*** RECORDS FOR THE TASK Section Begins ***
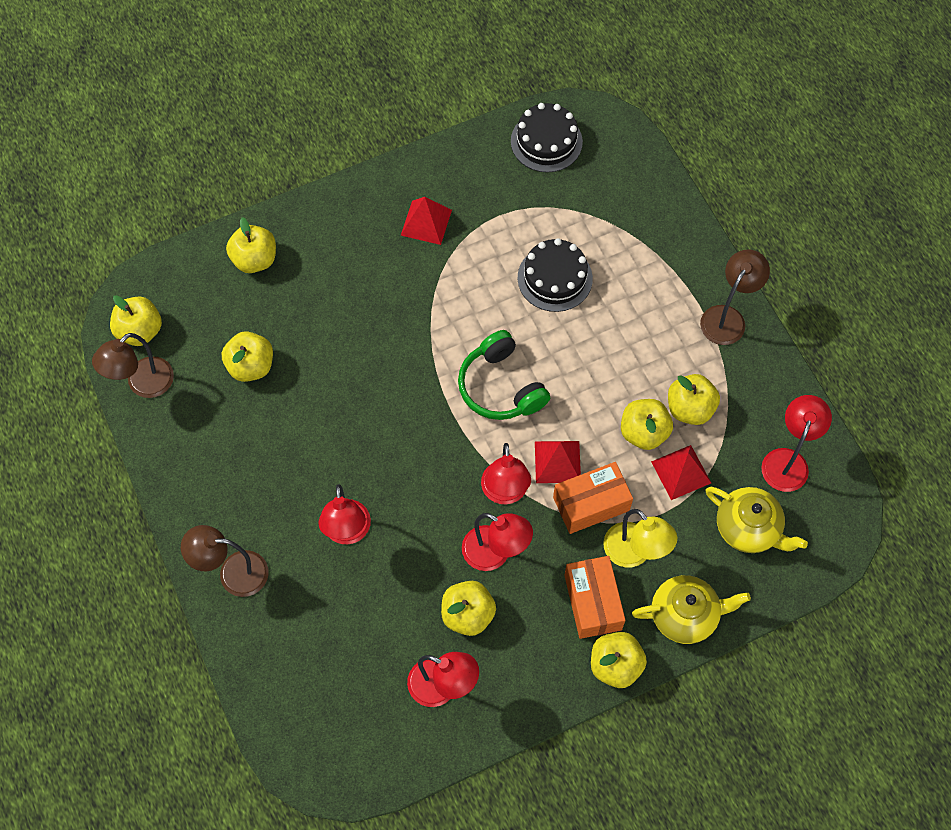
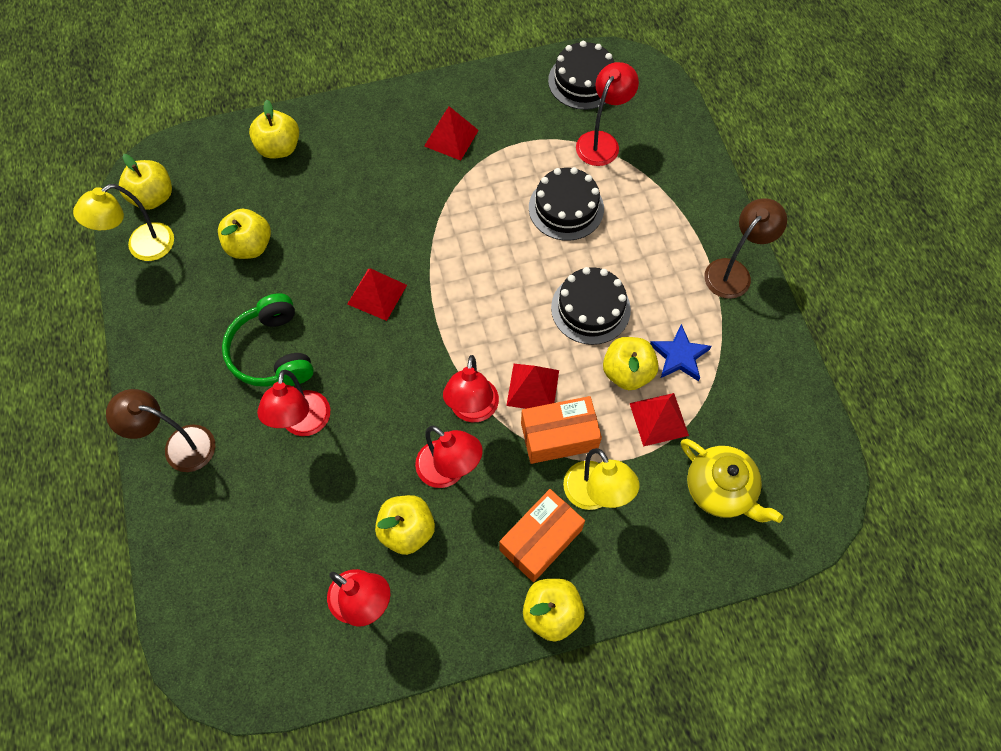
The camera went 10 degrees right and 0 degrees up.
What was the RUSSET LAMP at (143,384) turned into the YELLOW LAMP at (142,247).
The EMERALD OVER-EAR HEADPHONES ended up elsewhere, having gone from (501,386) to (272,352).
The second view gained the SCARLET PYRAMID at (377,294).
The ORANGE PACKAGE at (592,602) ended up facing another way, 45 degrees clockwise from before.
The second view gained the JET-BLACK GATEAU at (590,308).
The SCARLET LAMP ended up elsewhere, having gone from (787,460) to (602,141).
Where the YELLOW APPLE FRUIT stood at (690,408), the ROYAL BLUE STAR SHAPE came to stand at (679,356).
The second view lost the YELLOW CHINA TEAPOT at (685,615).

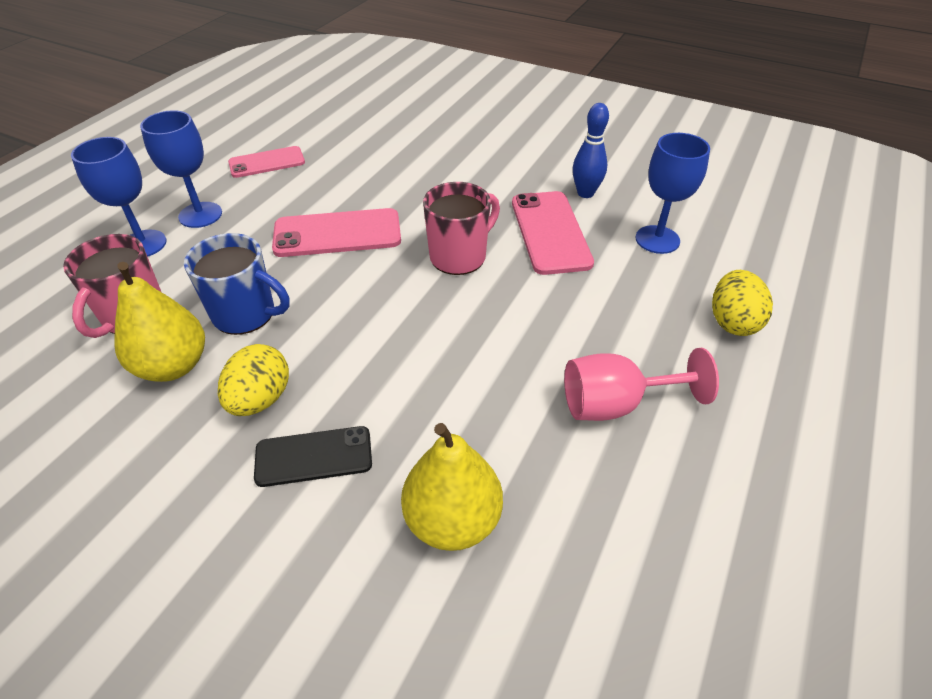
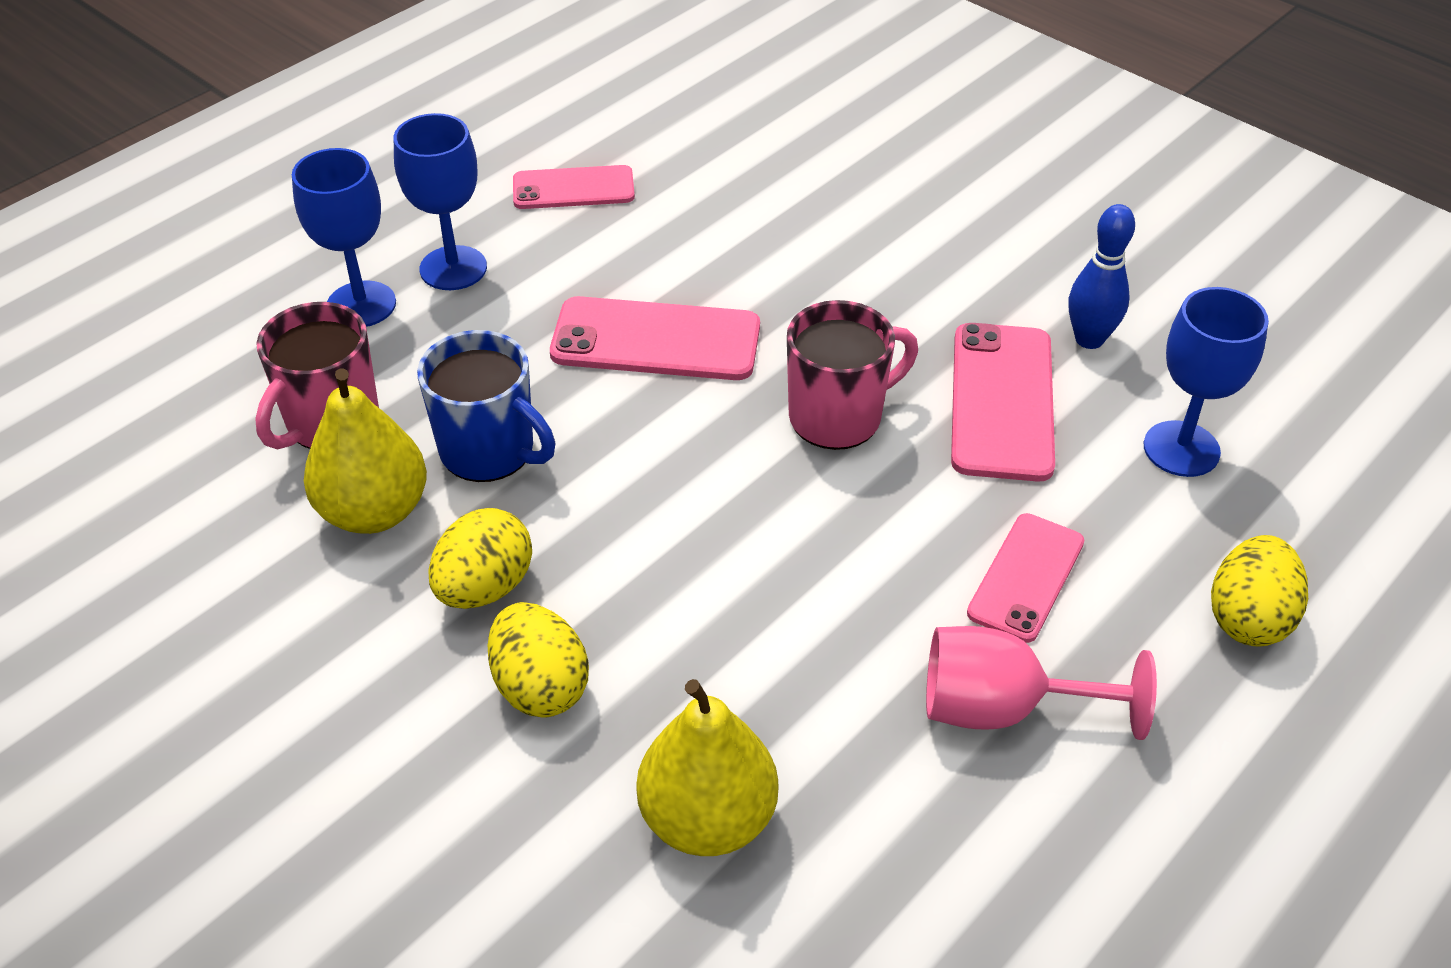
The camera went 15 degrees right and 0 degrees up.
Where the JET-BLACK MOBILE PHONE stood at (314,456), the YELLOW TOY EGG came to stand at (540,686).
The second view gained the PINK MOBILE PHONE at (1026,577).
*** RECORDS FOR THE TASK Section Ends ***
WORK INSTRUCTIONS | Extract the run of lines from the line holding "The SCARLET LAMP" through the final line of the material above, exactly and inclusively. Leave the pictures behind.

RESPONSE AREA |
The SCARLET LAMP ended up elsewhere, having gone from (787,460) to (602,141).
Where the YELLOW APPLE FRUIT stood at (690,408), the ROYAL BLUE STAR SHAPE came to stand at (679,356).
The second view lost the YELLOW CHINA TEAPOT at (685,615).

The camera went 15 degrees right and 0 degrees up.
Where the JET-BLACK MOBILE PHONE stood at (314,456), the YELLOW TOY EGG came to stand at (540,686).
The second view gained the PINK MOBILE PHONE at (1026,577).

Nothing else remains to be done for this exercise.